<<<<

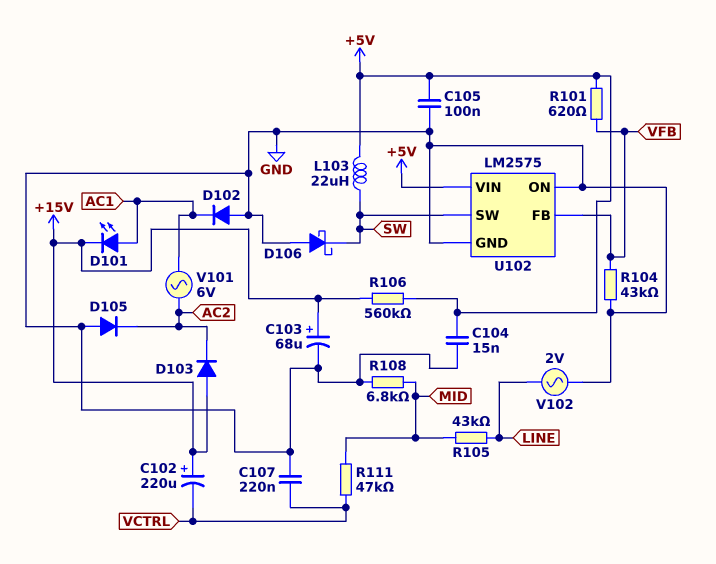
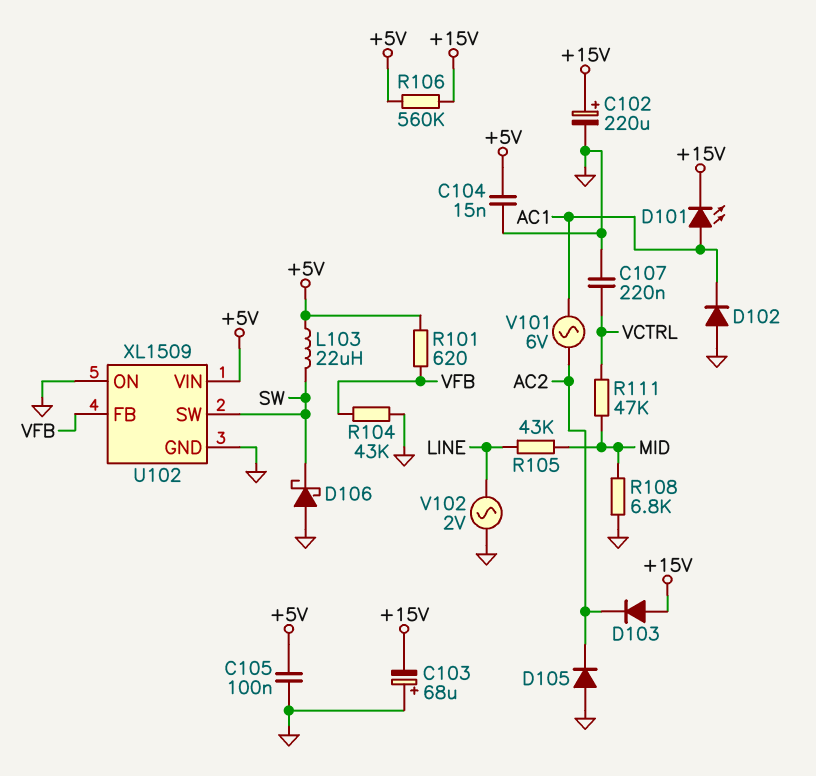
C102: 220uF (plus +15V, minus VCTRL) -> 220uF (plus +15V, minus GND)
C103: 68uF (plus +15V, minus GND) -> 68uF (plus GND, minus +15V)
U102: LM2575 -> XL1509

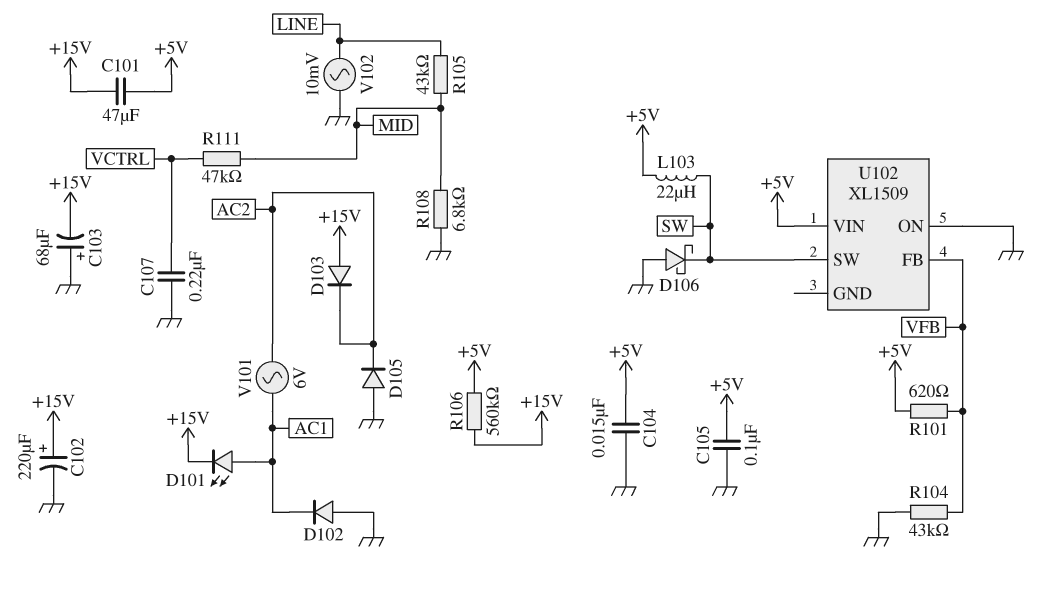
C101: none -> 47uF (+5V, +15V)
U102 pin GND: GND -> none
V102: AC 2V (GND, LINE) -> AC 10mV (GND, LINE)

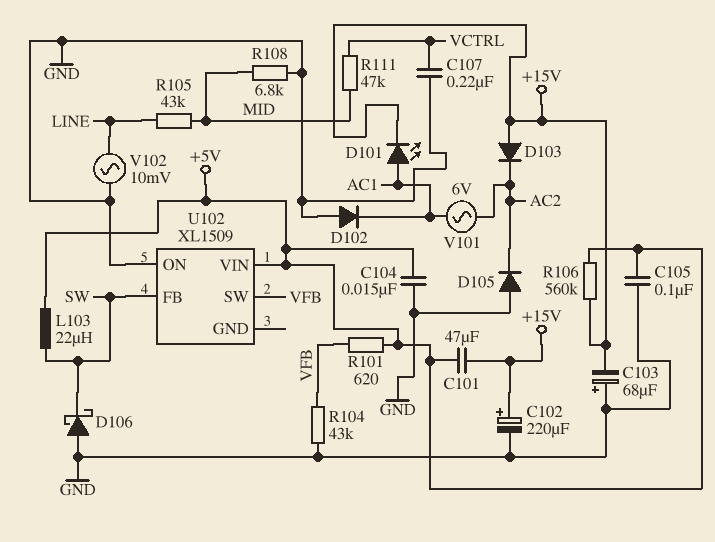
U102 pin FB: VFB -> SW
U102 pin SW: SW -> VFB

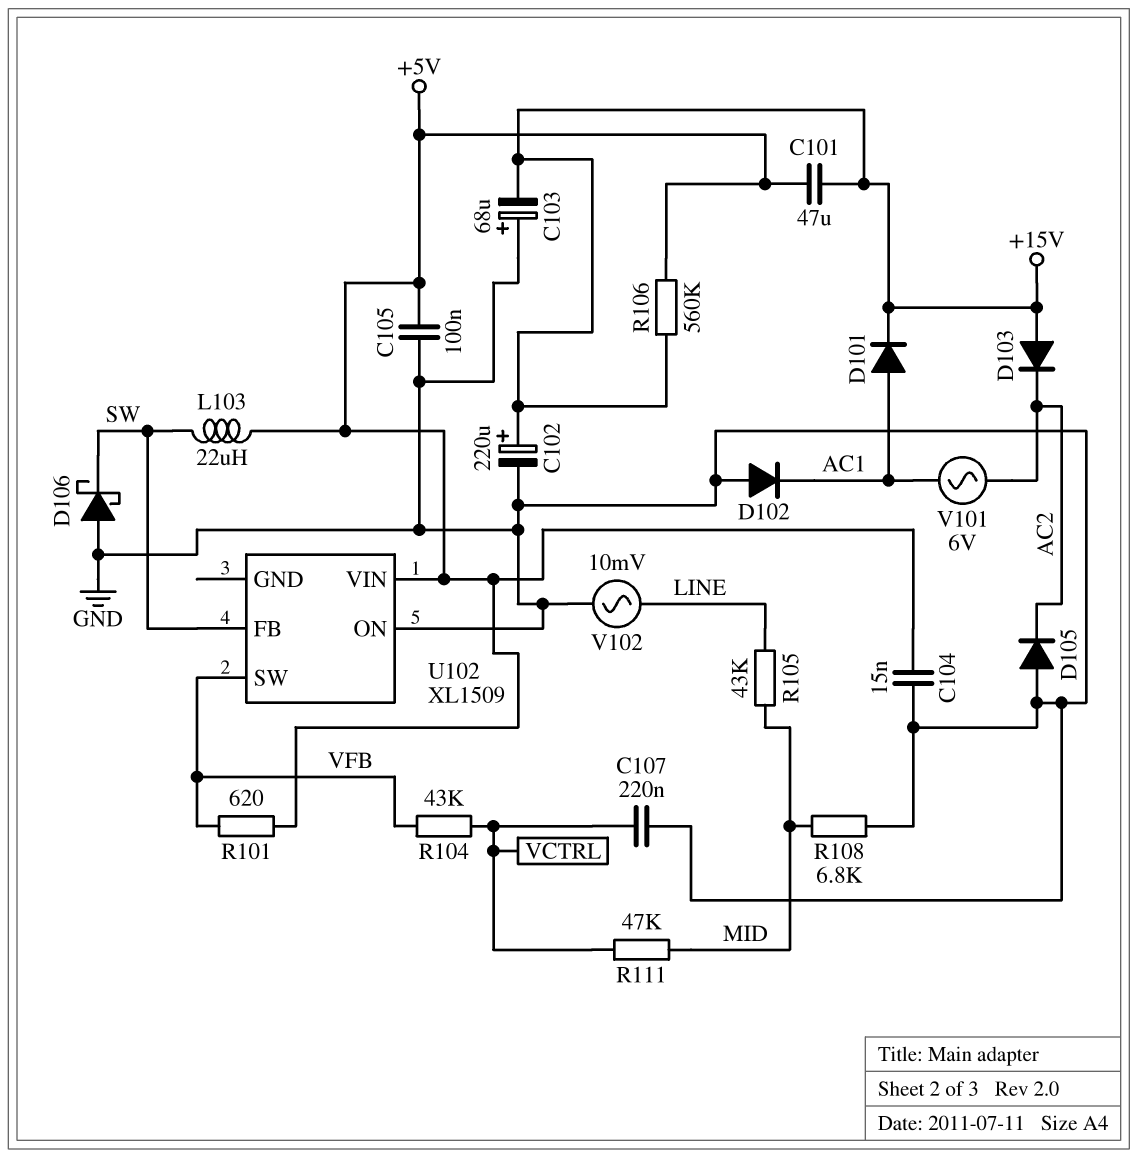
D101: LED (A AC1, K +15V) -> diode (A AC1, K +15V)
R104: 43k (GND, VFB) -> 43k (VCTRL, VFB)

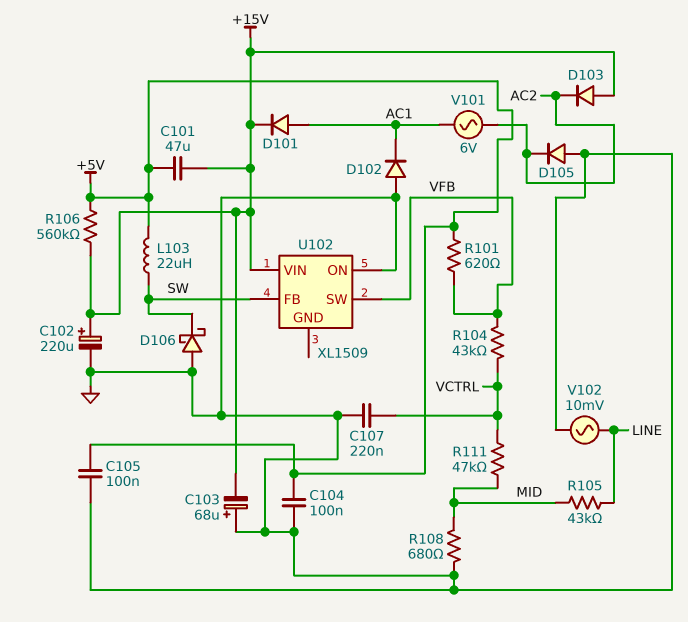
C104: 15nF (+5V, GND) -> 100nF (+5V, GND)
R108: 6.8k (GND, MID) -> 680 (GND, MID)
U102 pin VIN: +5V -> +15V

>>>>

The answer must be the line containing "C104: 15nF (+5V, GND) -> 100nF (+5V, GND)" and every line after it to the end of the records, repeated exactly.

C104: 15nF (+5V, GND) -> 100nF (+5V, GND)
R108: 6.8k (GND, MID) -> 680 (GND, MID)
U102 pin VIN: +5V -> +15V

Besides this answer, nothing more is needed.